[Start of Attachment]
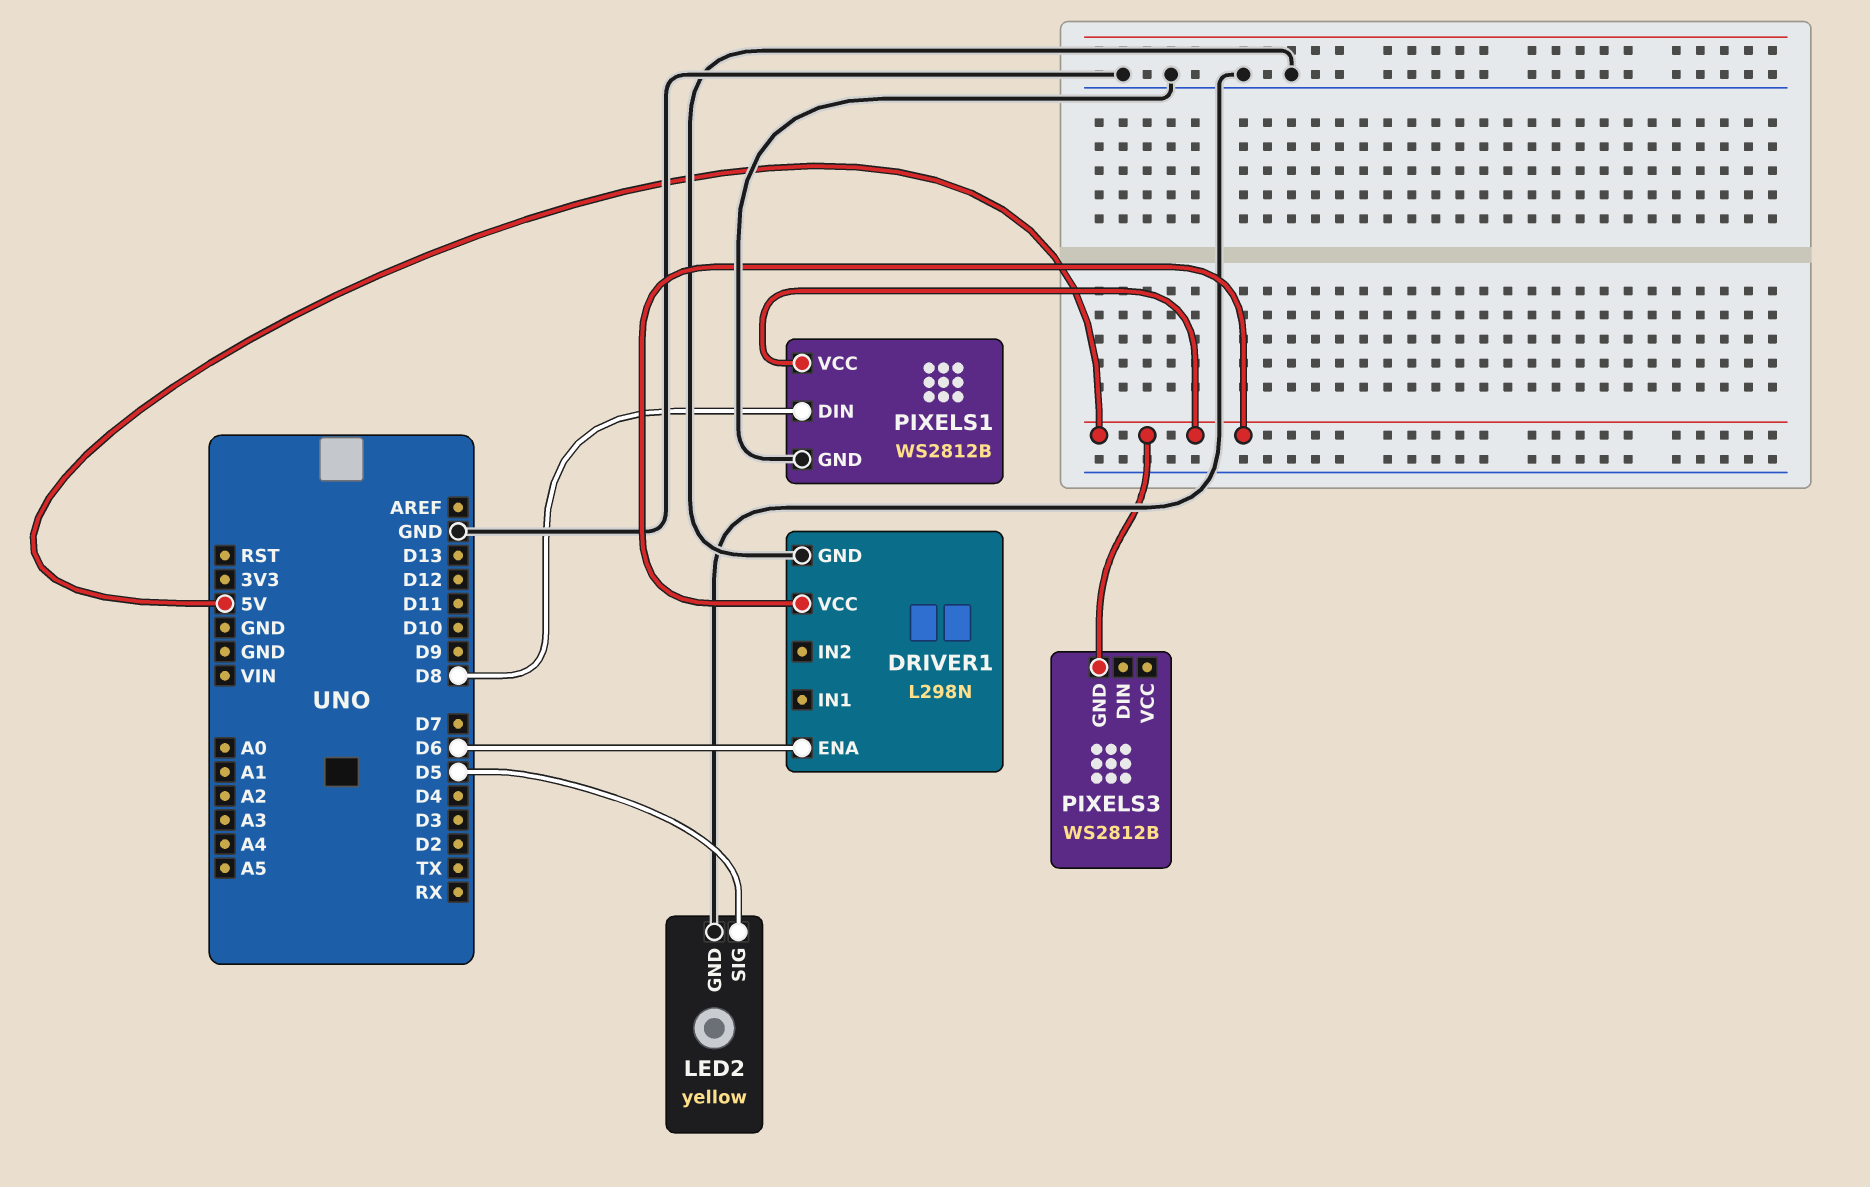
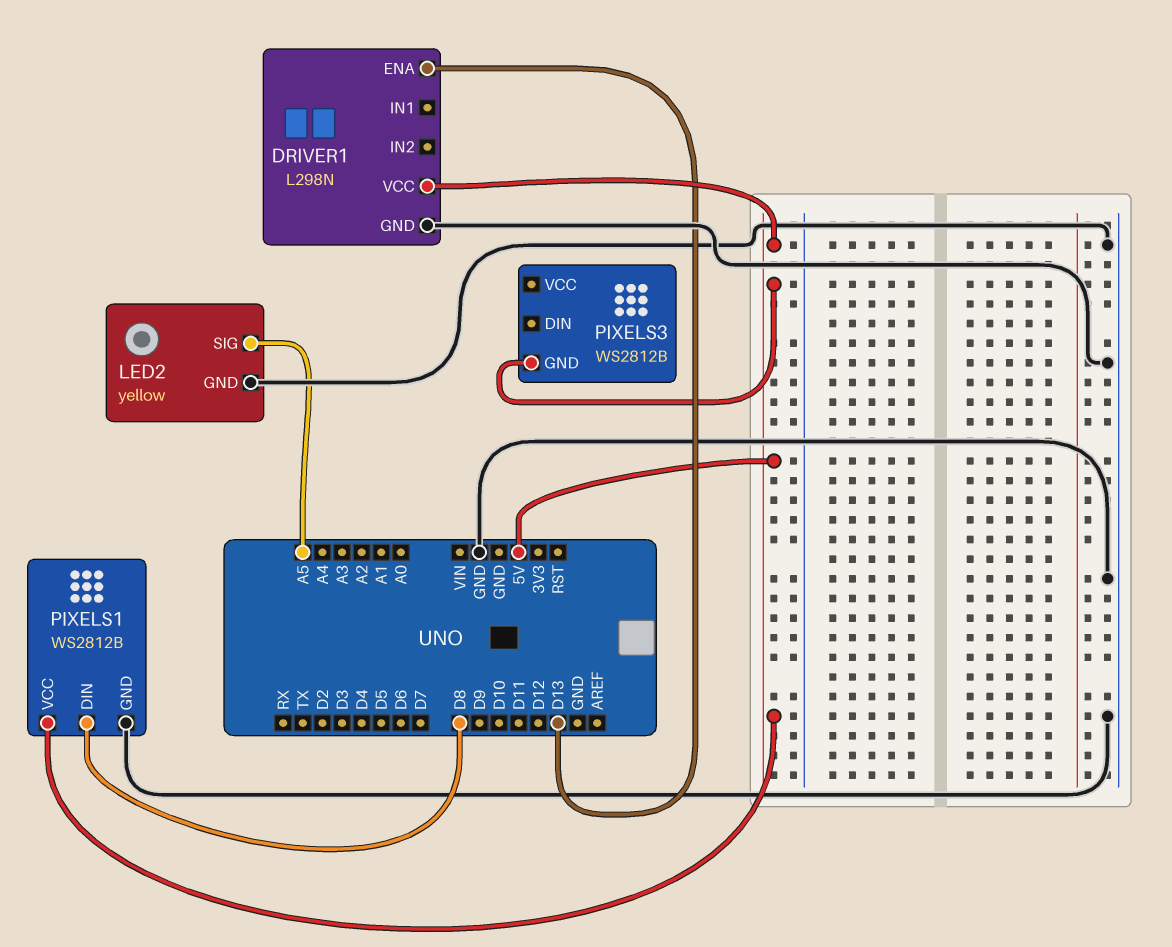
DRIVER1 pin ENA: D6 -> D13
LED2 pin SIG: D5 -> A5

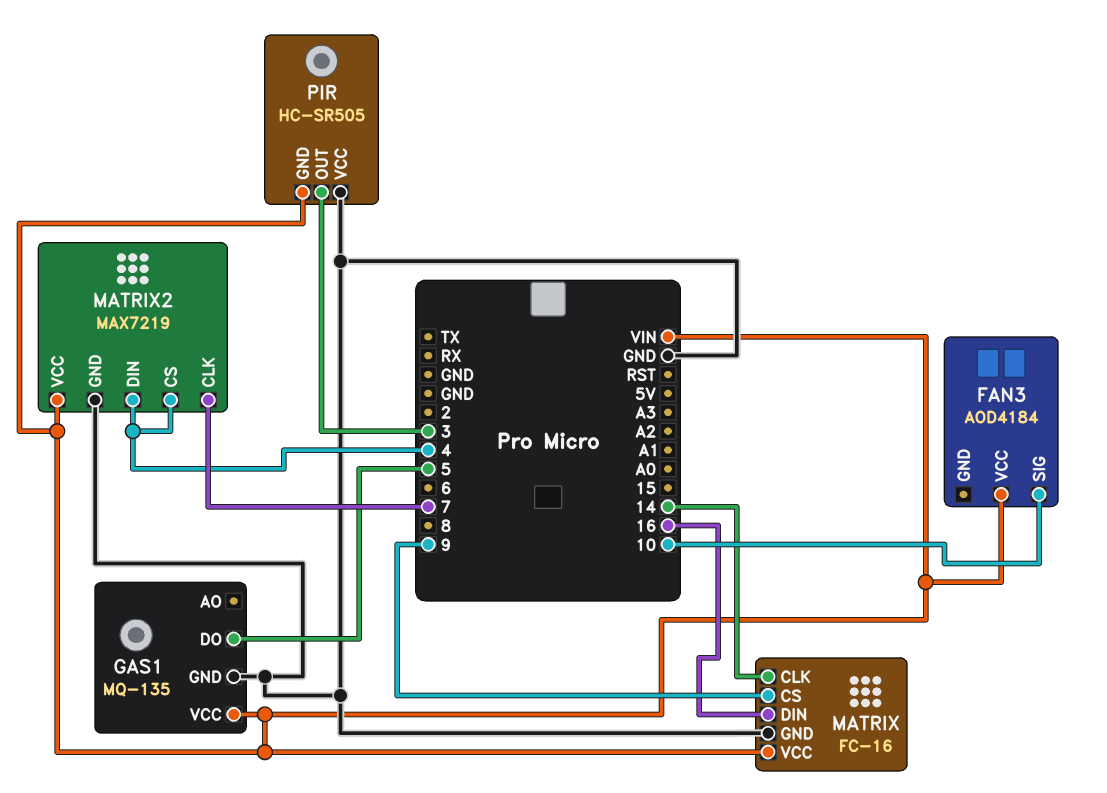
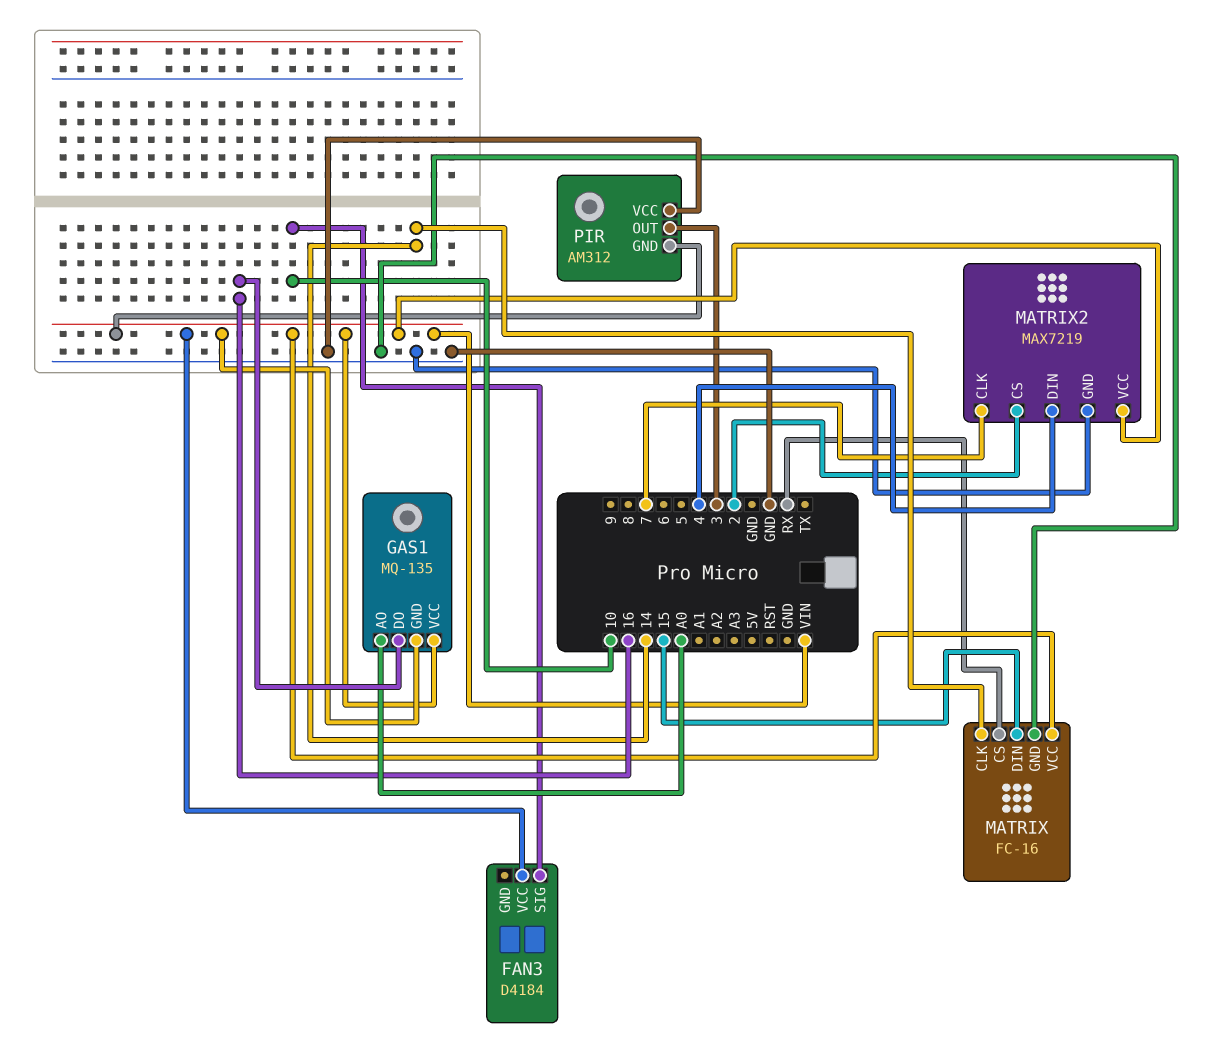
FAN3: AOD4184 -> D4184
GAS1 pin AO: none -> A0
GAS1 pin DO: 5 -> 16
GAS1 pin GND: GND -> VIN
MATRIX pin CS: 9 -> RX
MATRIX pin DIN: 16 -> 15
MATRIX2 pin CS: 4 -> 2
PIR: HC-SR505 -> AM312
[End of Attachment]
Print each entry precisely as written; the pictures stay out.

→ Response
DRIVER1 pin ENA: D6 -> D13
LED2 pin SIG: D5 -> A5

FAN3: AOD4184 -> D4184
GAS1 pin AO: none -> A0
GAS1 pin DO: 5 -> 16
GAS1 pin GND: GND -> VIN
MATRIX pin CS: 9 -> RX
MATRIX pin DIN: 16 -> 15
MATRIX2 pin CS: 4 -> 2
PIR: HC-SR505 -> AM312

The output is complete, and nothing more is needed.